_Work instructions:_
Print the lines below, starting at the line that contains "green rectangle: rotated 20 degrees clockwise" and ending after the line that contains "orange line: moved". Leave out the pictures.

::::

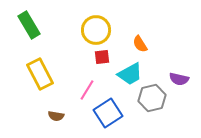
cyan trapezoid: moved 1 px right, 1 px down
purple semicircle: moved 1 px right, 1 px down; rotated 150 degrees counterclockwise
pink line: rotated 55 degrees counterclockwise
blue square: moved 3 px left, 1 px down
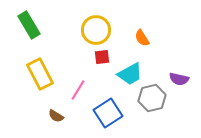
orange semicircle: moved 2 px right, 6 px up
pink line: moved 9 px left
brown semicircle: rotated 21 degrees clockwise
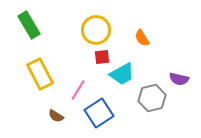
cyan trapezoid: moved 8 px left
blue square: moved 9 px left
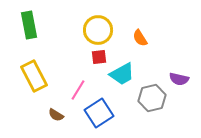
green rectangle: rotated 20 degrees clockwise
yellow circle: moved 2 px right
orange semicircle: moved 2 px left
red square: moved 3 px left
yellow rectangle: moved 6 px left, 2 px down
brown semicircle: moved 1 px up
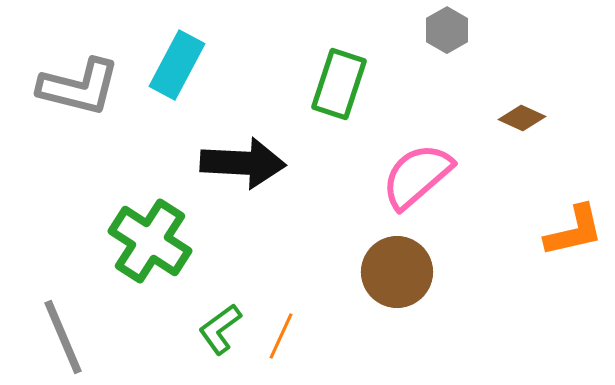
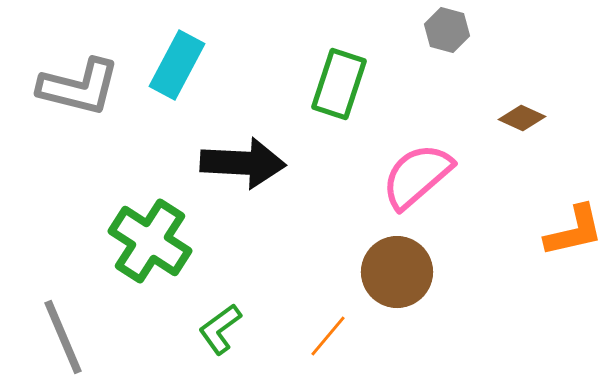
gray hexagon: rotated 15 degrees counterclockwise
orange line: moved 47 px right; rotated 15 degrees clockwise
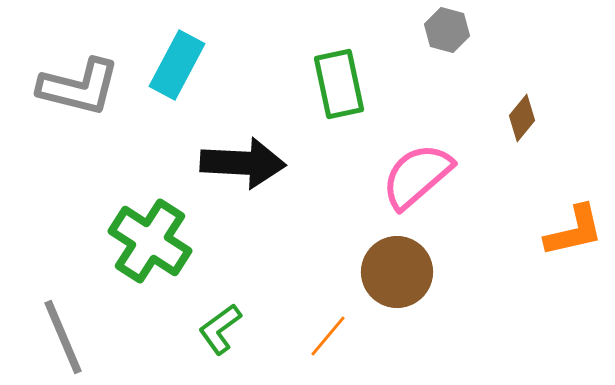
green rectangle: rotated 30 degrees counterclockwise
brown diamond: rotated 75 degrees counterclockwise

::::

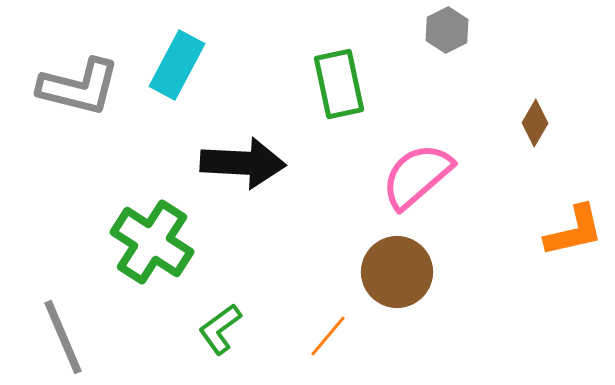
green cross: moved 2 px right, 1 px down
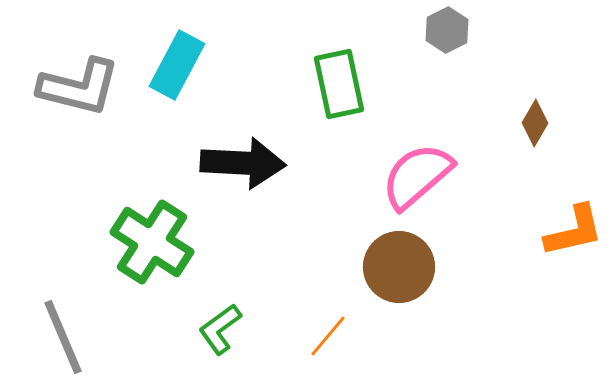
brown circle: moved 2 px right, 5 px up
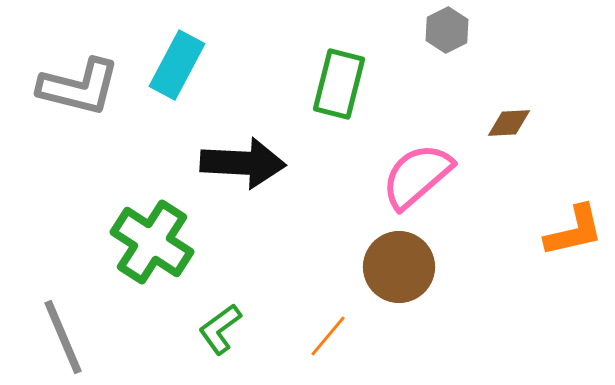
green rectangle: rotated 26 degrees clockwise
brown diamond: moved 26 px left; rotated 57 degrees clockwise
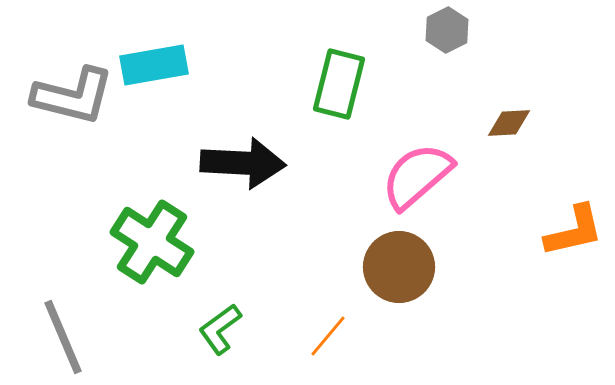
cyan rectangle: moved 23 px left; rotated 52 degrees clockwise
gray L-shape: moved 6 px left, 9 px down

::::

_Output of the task:_
green rectangle: rotated 20 degrees clockwise
yellow circle: moved 2 px right
orange semicircle: moved 2 px left
red square: moved 3 px left
yellow rectangle: moved 6 px left, 2 px down
brown semicircle: moved 1 px up
gray hexagon: rotated 15 degrees counterclockwise
orange line: moved 47 px right; rotated 15 degrees clockwise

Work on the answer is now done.